--- Task item ---
Take the line that contains "orange circle: (118, 287)" as the start and the last line of the entries as the end, and print both and everything between them exactly, without the pictures.

--- Source material ---

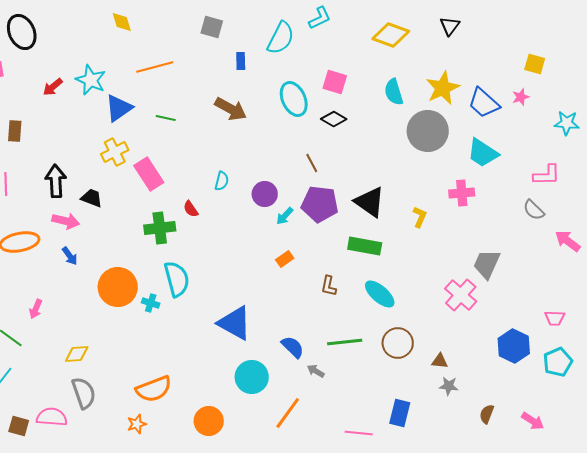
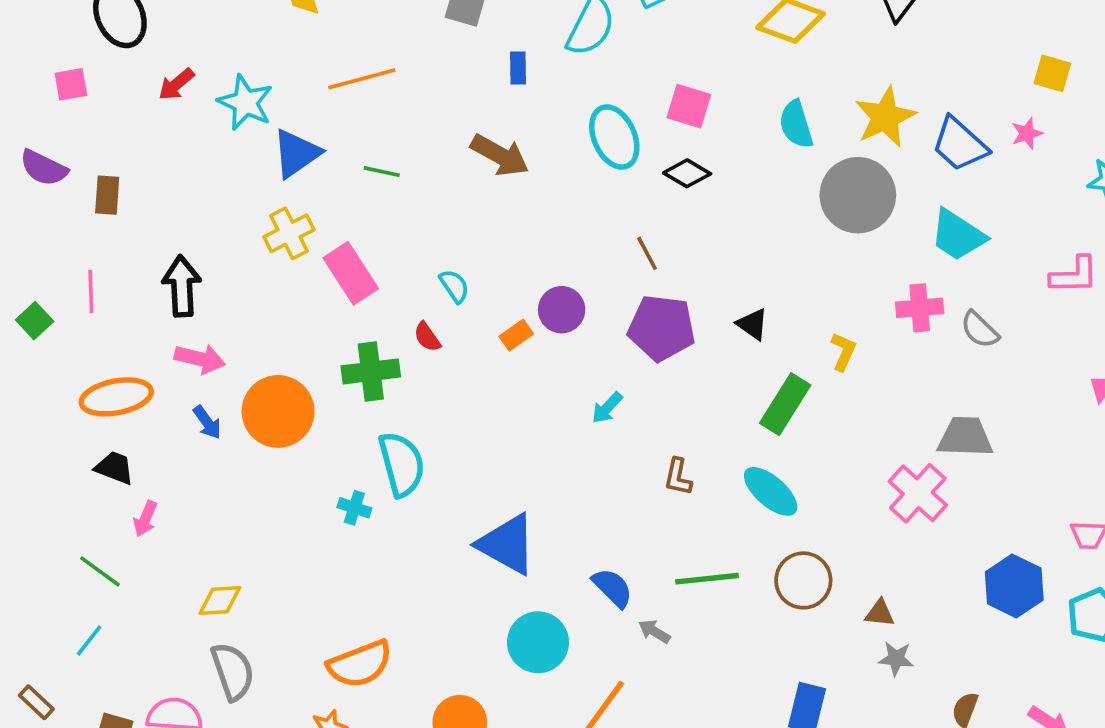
red arrow: (53, 87) -> (176, 84), moved
cyan semicircle: (222, 181) -> (454, 286), moved, turned -48
black trapezoid: (92, 198) -> (115, 468), moved
black triangle: (370, 202) -> (752, 324), size x0.6
gray semicircle: (534, 210) -> (980, 330), moved
cyan arrow: (285, 216) -> (607, 408), moved
green rectangle: (365, 246) -> (785, 404), moved, turned -68
orange rectangle: (285, 259) -> (516, 335), moved
gray trapezoid: (487, 264) -> (965, 437), turned 68
orange circle: (118, 287) -> (278, 411), moved

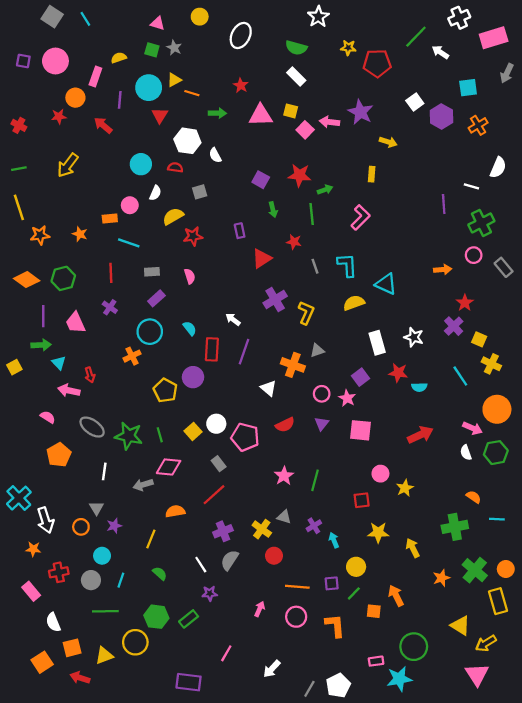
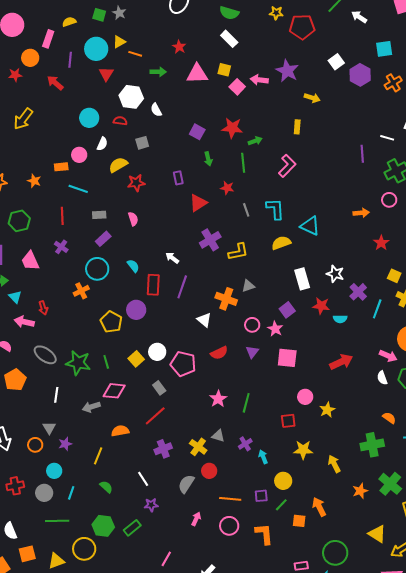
yellow L-shape: (306, 313) -> (238, 252), turned 55
purple cross: (454, 326) -> (358, 292), moved
cyan line: (460, 376) -> (377, 309), turned 54
gray semicircle: (230, 560) -> (186, 484), moved

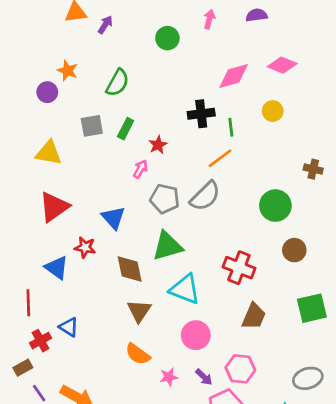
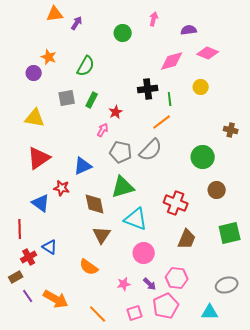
purple semicircle: (257, 15) -> (189, 30), moved
blue triangle: (113, 218) -> (83, 166), turned 48
orange semicircle: (138, 354) -> (89, 267), moved

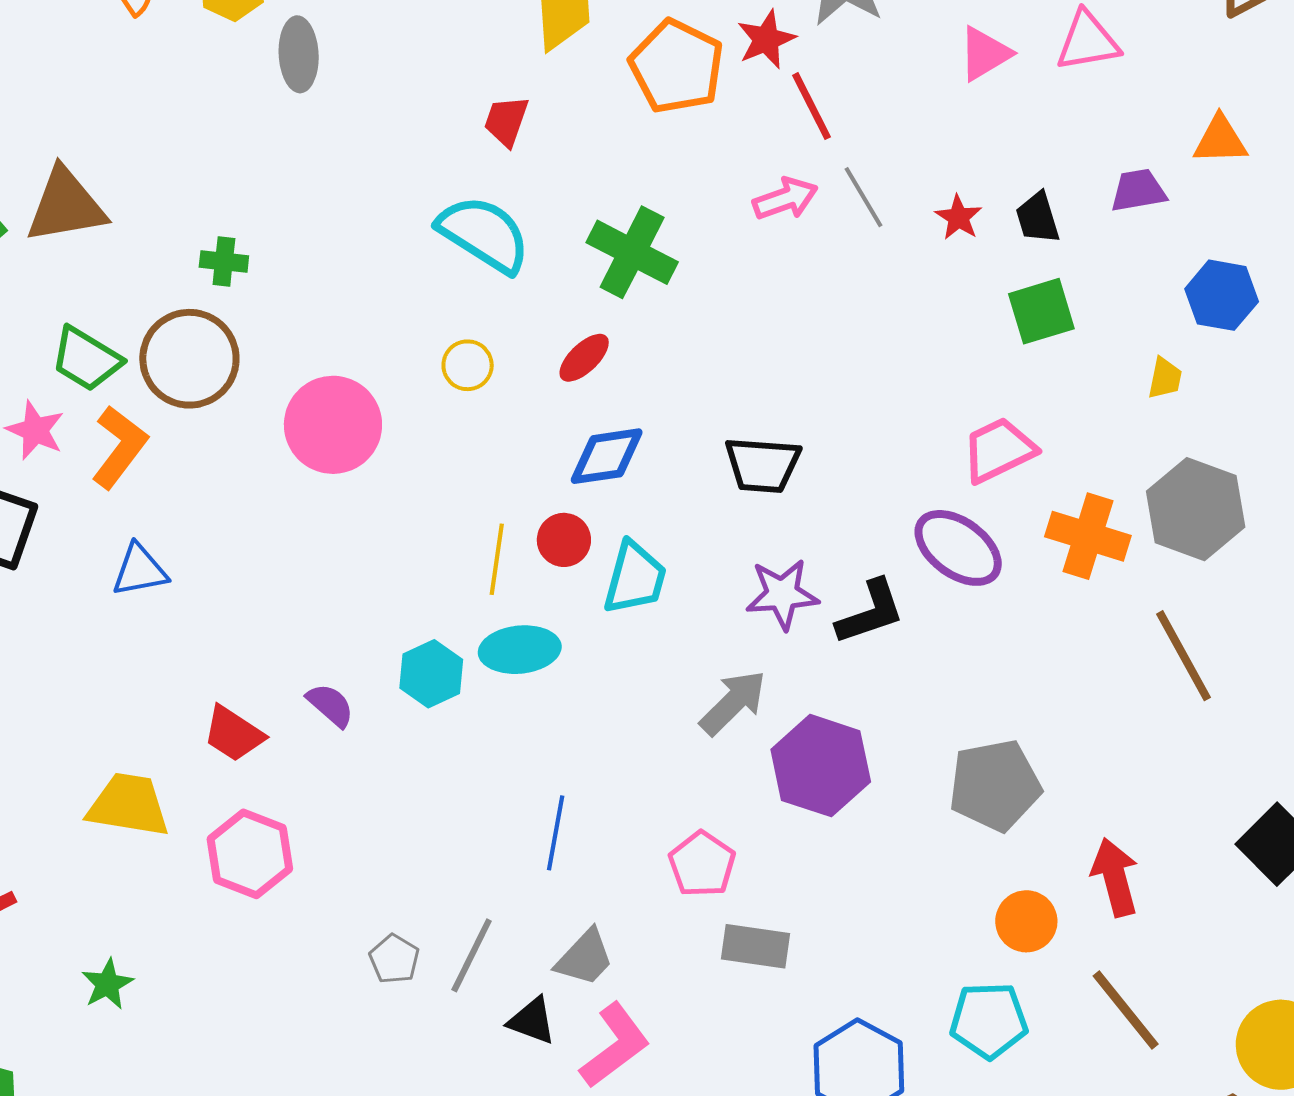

--- Task solution ---
orange circle: (118, 287) -> (278, 411), moved

yellow L-shape: (306, 313) -> (238, 252), turned 55
purple cross: (454, 326) -> (358, 292), moved
cyan line: (460, 376) -> (377, 309), turned 54
gray semicircle: (230, 560) -> (186, 484), moved

purple semicircle: (257, 15) -> (189, 30), moved
blue triangle: (113, 218) -> (83, 166), turned 48
orange semicircle: (138, 354) -> (89, 267), moved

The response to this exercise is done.